> **Task to complete**:
Please copy each line in the records below that contains the string "screwdriver".

> **Dataset**:
★ ★ ★ ★ ★ ★ ★
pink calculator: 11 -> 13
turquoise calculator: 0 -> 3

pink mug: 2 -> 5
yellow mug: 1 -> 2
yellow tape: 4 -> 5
★ ★ ★ ★ ★ ★ ★
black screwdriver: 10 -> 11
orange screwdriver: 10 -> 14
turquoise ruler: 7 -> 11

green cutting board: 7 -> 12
★ ★ ★ ★ ★ ★ ★
> **Completed exercise**:
black screwdriver: 10 -> 11
orange screwdriver: 10 -> 14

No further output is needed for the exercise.